WORK INSTRUCTIONS ▸
Please restate the data that follows word for word, with the pictures left out.

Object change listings

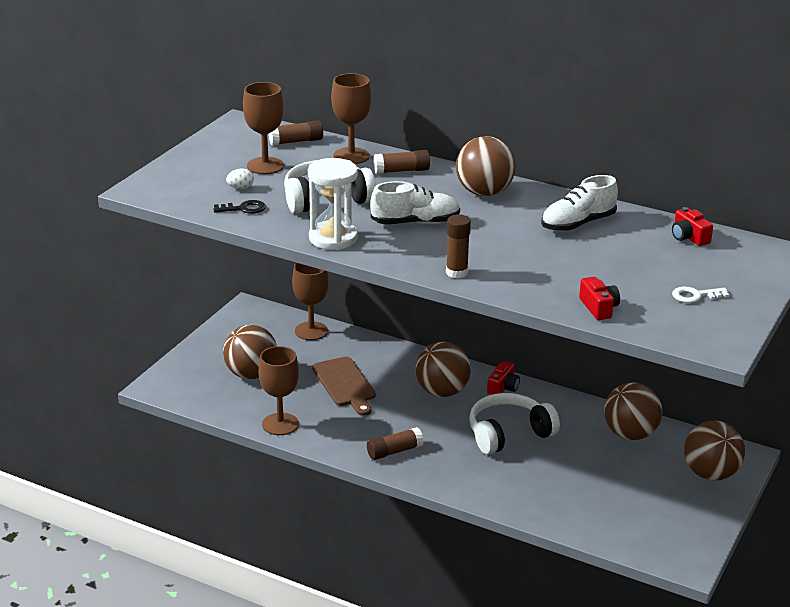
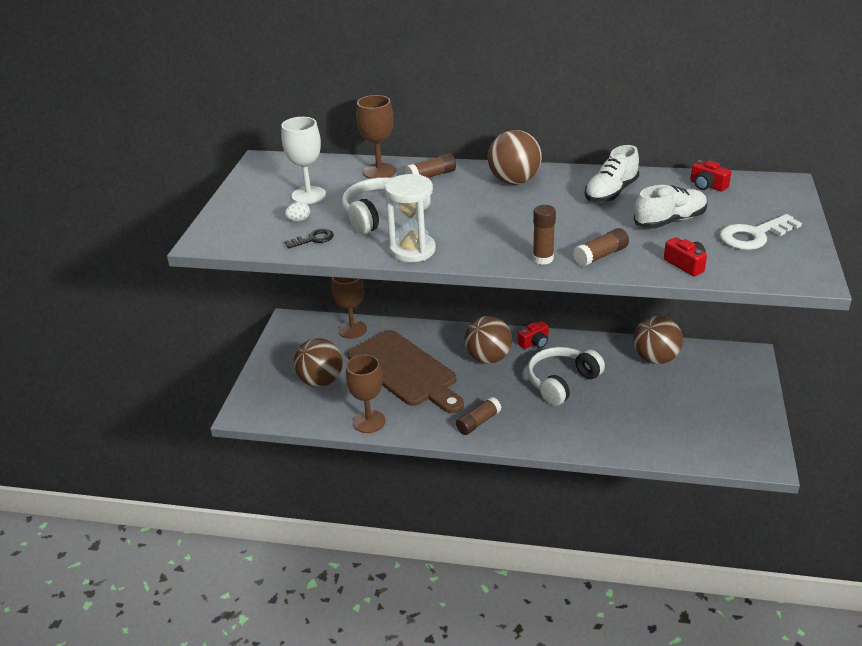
camera: 15 degrees left, 5 degrees up
(265, 166) = (308, 195): brown goblet -> white goblet
(296, 141) = (322, 168): brown glue stick -> brown glue stick (601, 255)
(345, 384) = (405, 371): brown cutting board -> brown cutting board, size x1.65
(415, 223) = (475, 220): white shoe -> white shoe (670, 221)
(503, 387) = (534, 342): red camera -> red camera turned 45 degrees clockwise
(695, 296) = (754, 235): white key -> white key, size x1.74
(710, 474) = (735, 377): brown ball -> none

EXERCISE ANSWER ▸
camera: 15 degrees left, 5 degrees up
(265, 166) = (308, 195): brown goblet -> white goblet
(296, 141) = (322, 168): brown glue stick -> brown glue stick (601, 255)
(345, 384) = (405, 371): brown cutting board -> brown cutting board, size x1.65
(415, 223) = (475, 220): white shoe -> white shoe (670, 221)
(503, 387) = (534, 342): red camera -> red camera turned 45 degrees clockwise
(695, 296) = (754, 235): white key -> white key, size x1.74
(710, 474) = (735, 377): brown ball -> none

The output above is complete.